_WHAT IS EXPECTED_. Can you restate the rows between the lines holding "Return every road" and "road 2 (track): [(329,0),(316,56),(227,285),(212,359),(240,511)]", inclusive, replacing "centreline" with "center line" and keeping everything else the same?

_LISTED RECORDS_.
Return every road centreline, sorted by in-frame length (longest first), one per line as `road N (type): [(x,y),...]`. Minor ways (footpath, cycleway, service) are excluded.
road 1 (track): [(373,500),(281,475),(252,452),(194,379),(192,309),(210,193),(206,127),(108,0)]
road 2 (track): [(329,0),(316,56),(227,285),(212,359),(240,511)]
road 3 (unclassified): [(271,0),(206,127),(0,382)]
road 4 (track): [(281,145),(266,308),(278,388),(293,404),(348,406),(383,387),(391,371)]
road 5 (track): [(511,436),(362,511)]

...

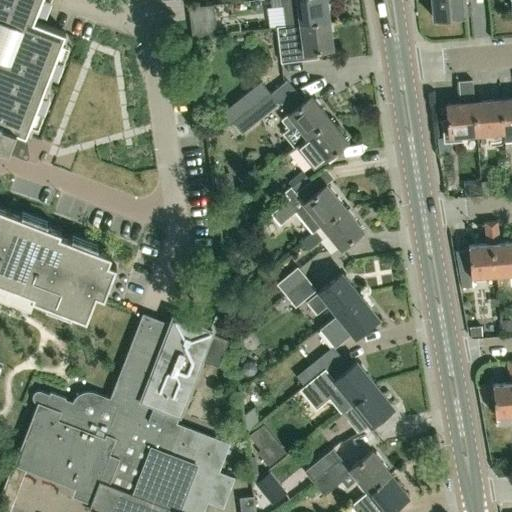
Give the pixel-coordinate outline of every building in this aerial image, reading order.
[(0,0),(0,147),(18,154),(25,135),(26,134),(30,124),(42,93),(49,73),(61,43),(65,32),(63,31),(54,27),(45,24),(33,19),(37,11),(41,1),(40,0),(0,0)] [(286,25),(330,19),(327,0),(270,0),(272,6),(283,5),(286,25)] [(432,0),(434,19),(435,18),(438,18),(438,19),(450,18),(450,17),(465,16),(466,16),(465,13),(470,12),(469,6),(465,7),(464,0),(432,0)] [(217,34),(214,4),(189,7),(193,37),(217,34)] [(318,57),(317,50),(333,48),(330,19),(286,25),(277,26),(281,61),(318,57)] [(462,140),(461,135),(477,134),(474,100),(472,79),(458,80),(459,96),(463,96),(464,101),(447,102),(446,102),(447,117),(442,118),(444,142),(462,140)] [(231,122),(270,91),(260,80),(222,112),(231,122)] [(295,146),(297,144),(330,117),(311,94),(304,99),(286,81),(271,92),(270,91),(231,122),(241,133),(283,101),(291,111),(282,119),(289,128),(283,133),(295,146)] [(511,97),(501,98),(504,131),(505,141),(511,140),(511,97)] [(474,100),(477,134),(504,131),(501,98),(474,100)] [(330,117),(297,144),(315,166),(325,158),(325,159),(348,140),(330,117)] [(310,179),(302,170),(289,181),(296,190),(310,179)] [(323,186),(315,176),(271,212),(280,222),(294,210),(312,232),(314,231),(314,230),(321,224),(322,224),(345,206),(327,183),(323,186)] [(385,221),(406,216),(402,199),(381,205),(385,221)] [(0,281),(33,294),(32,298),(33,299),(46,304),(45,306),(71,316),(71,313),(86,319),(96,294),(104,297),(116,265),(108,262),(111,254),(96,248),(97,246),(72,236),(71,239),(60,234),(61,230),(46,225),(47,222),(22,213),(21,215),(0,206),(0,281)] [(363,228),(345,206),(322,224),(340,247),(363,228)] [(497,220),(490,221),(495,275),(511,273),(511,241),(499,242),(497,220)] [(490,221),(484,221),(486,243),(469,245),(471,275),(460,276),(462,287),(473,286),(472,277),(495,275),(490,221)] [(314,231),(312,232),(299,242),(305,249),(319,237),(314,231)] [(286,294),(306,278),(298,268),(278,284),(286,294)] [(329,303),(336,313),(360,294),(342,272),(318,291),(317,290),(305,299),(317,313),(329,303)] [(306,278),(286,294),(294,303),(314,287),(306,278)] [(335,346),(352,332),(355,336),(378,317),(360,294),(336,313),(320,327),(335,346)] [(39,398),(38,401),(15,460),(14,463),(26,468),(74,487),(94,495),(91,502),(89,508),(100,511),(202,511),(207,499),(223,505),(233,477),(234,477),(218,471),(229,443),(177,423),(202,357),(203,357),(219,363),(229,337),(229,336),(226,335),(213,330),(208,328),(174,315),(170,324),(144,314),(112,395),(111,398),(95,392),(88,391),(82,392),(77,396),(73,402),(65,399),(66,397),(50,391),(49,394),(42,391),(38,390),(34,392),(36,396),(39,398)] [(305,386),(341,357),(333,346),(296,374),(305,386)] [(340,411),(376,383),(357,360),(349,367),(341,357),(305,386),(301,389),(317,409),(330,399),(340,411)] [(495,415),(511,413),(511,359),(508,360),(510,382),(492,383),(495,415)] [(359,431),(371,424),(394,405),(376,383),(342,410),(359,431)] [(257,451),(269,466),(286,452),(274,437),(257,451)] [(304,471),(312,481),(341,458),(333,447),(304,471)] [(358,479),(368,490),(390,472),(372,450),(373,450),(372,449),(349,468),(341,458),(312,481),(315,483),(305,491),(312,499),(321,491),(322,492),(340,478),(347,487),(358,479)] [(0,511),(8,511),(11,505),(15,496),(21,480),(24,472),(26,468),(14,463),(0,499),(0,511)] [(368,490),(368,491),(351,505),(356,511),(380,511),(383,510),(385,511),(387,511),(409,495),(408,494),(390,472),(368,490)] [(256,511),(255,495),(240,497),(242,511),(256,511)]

_REPLY_.
Return every road center line, sorted by in-frame length (longest first), one per line as `road N (type): [(x,y),...]`. Minor ways (footpath, cycleway, service) are excluded.
road 1 (track): [(373,500),(281,475),(252,452),(194,379),(192,309),(210,193),(206,127),(108,0)]
road 2 (track): [(329,0),(316,56),(227,285),(212,359),(240,511)]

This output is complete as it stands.